Copy exactly. Begin with the line that contains "Maria: [543,326,611,380] ->" and stop after the last line of the records.

Stored items from a collection
=== Begin Enclosure ===

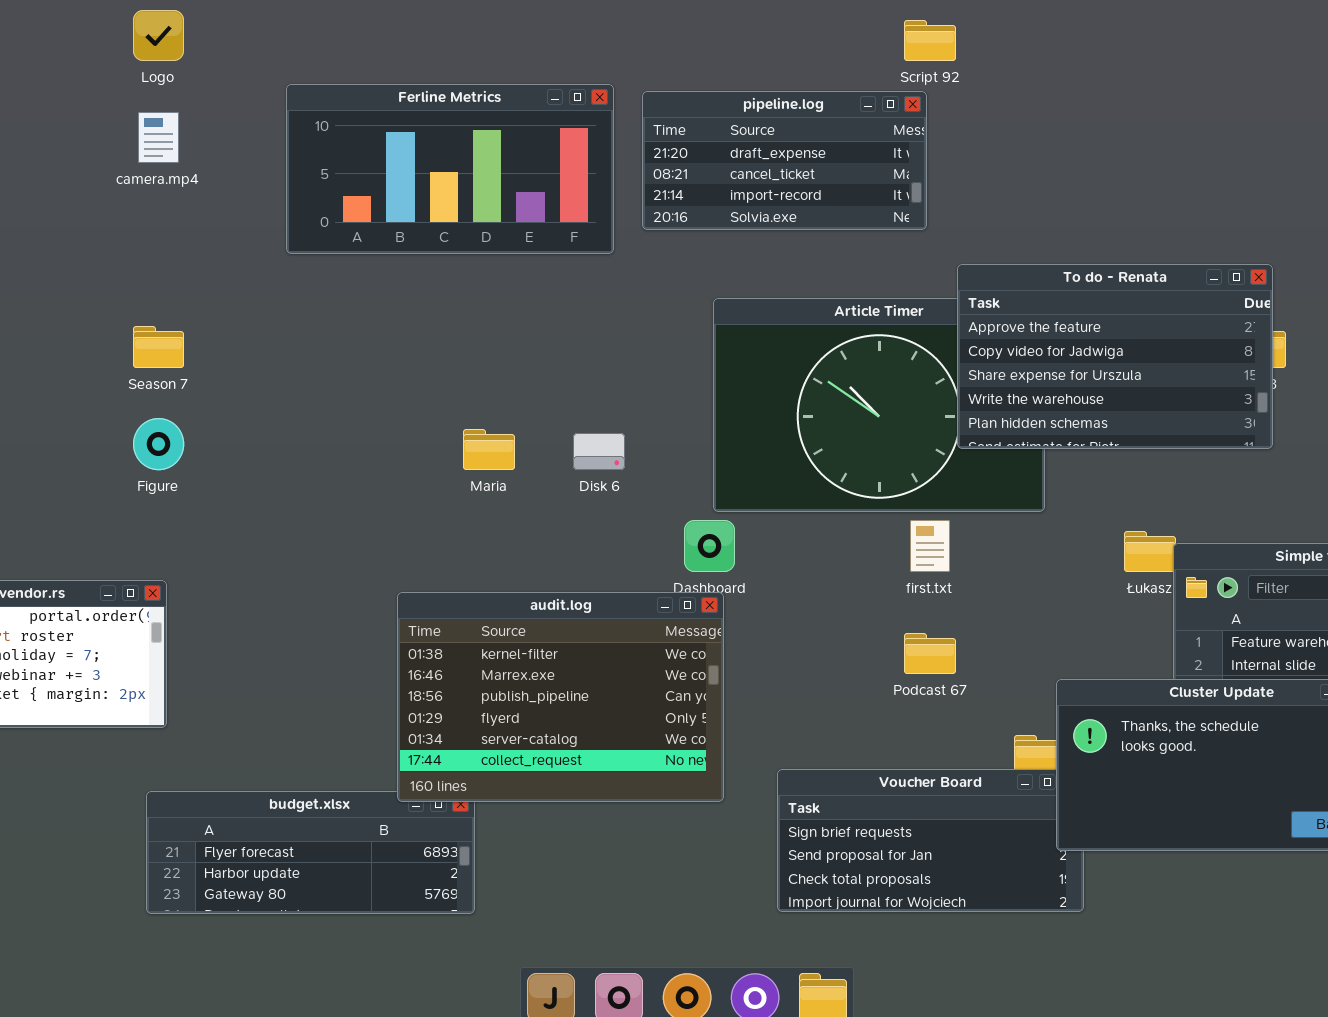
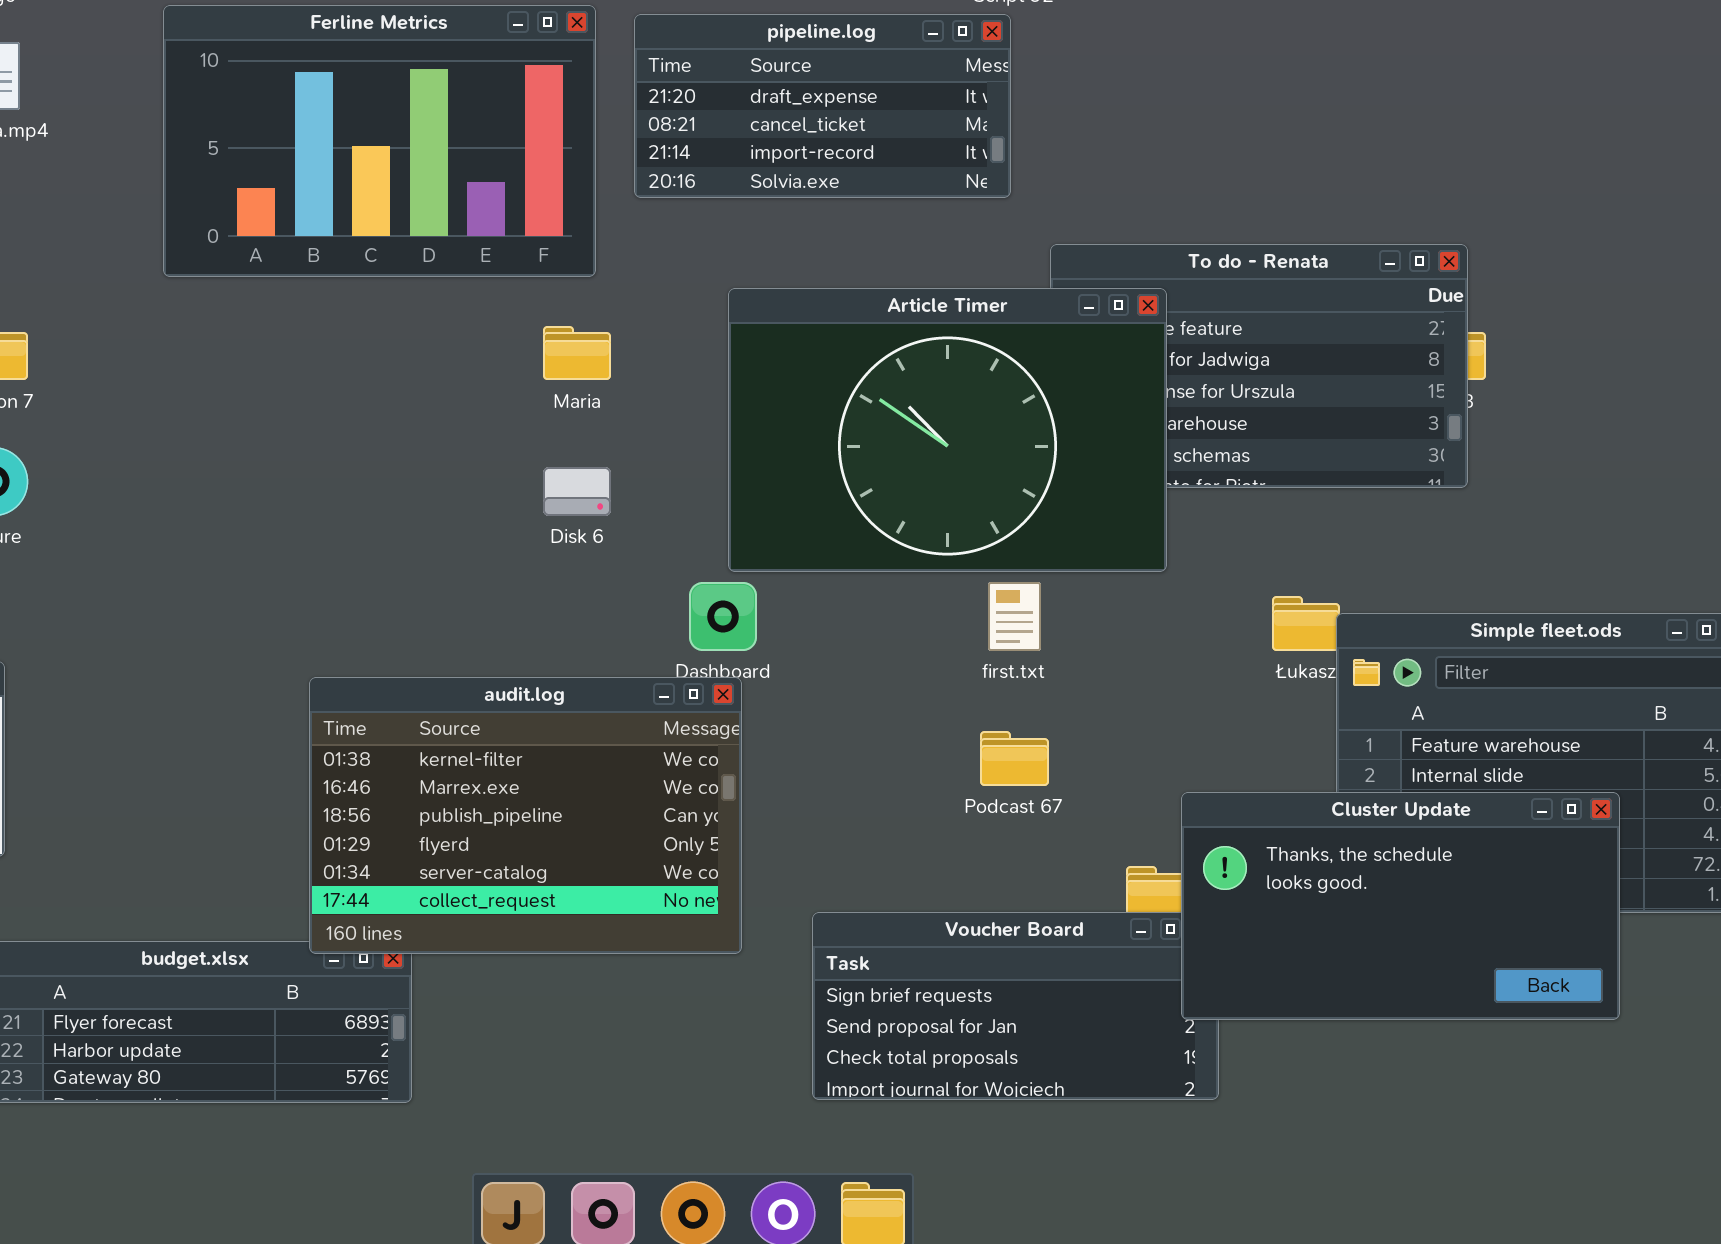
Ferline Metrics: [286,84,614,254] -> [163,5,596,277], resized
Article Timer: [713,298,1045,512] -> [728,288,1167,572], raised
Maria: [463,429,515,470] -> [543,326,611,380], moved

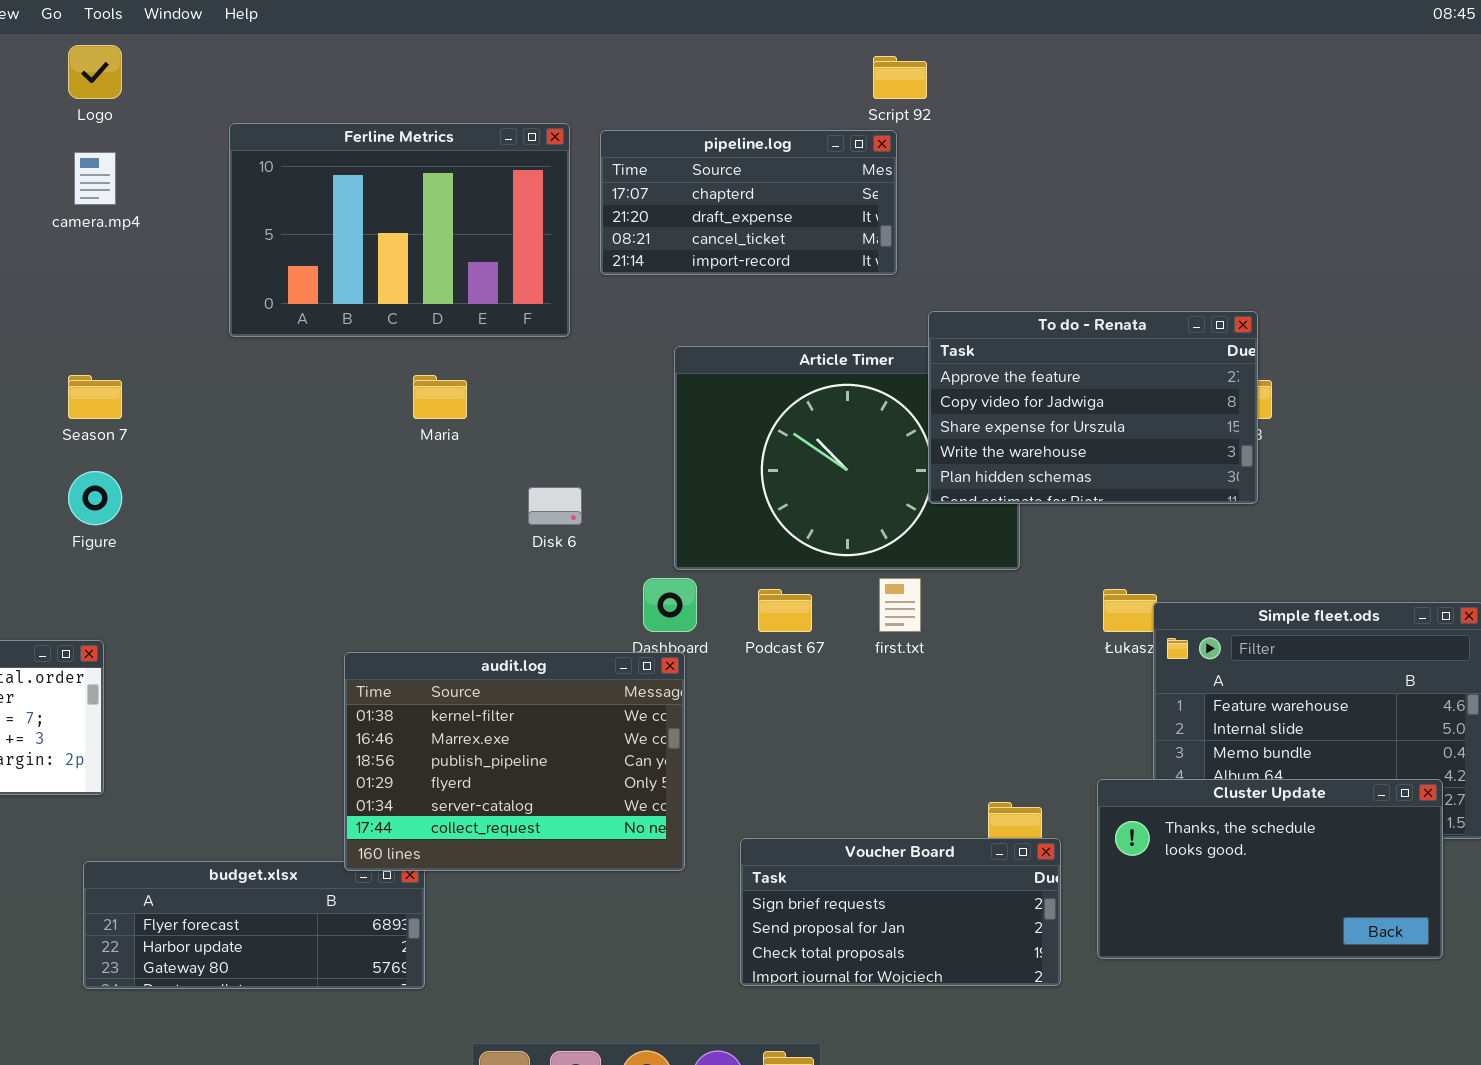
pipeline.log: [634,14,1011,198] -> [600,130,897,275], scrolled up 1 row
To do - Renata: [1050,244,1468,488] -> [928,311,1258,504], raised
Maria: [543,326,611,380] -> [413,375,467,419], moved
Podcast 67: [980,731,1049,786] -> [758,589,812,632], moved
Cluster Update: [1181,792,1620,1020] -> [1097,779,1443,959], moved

=== End Enclosure ===

**Solution for this problem**.
Maria: [543,326,611,380] -> [413,375,467,419], moved
Podcast 67: [980,731,1049,786] -> [758,589,812,632], moved
Cluster Update: [1181,792,1620,1020] -> [1097,779,1443,959], moved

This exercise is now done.